## WHAT YOU SHOULD DO
Write every entry out again exactly, please, and skip the pictures.

(Edit difference data)
************

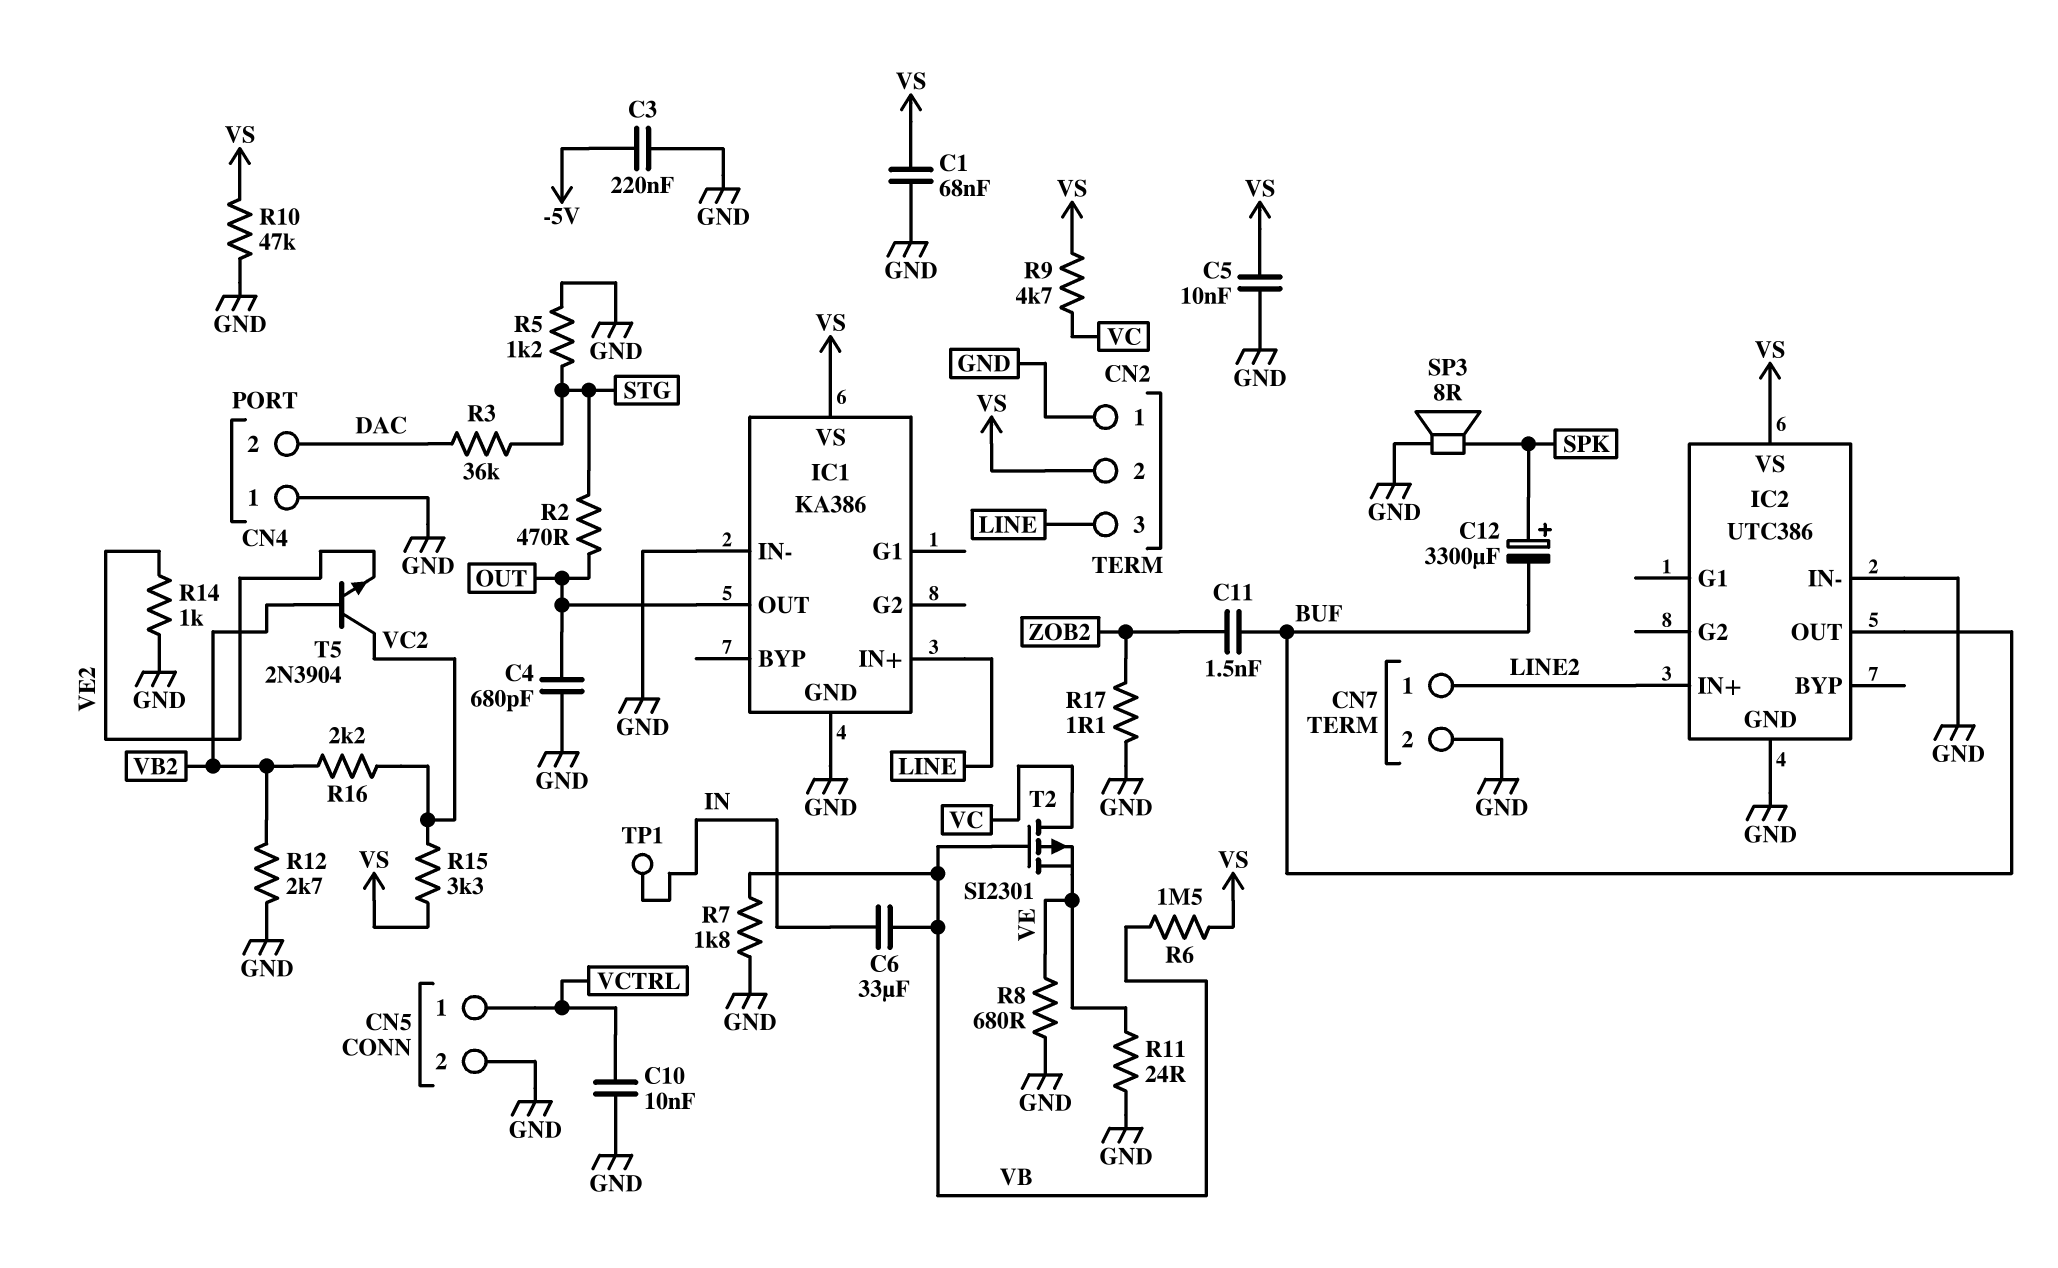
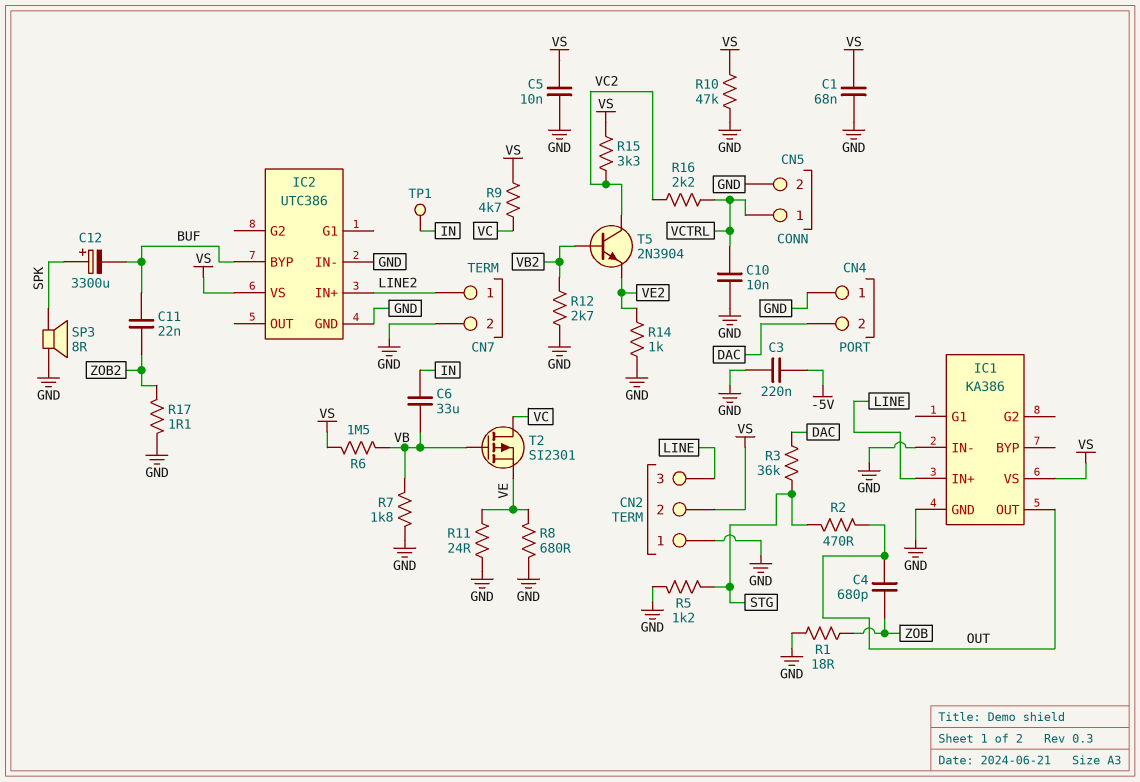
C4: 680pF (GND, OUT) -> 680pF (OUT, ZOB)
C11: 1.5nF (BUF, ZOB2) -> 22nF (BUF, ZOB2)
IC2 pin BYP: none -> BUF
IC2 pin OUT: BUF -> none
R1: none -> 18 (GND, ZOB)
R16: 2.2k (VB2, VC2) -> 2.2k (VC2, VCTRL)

************

## OUTPUT FOR THIS EXERCISE
C4: 680pF (GND, OUT) -> 680pF (OUT, ZOB)
C11: 1.5nF (BUF, ZOB2) -> 22nF (BUF, ZOB2)
IC2 pin BYP: none -> BUF
IC2 pin OUT: BUF -> none
R1: none -> 18 (GND, ZOB)
R16: 2.2k (VB2, VC2) -> 2.2k (VC2, VCTRL)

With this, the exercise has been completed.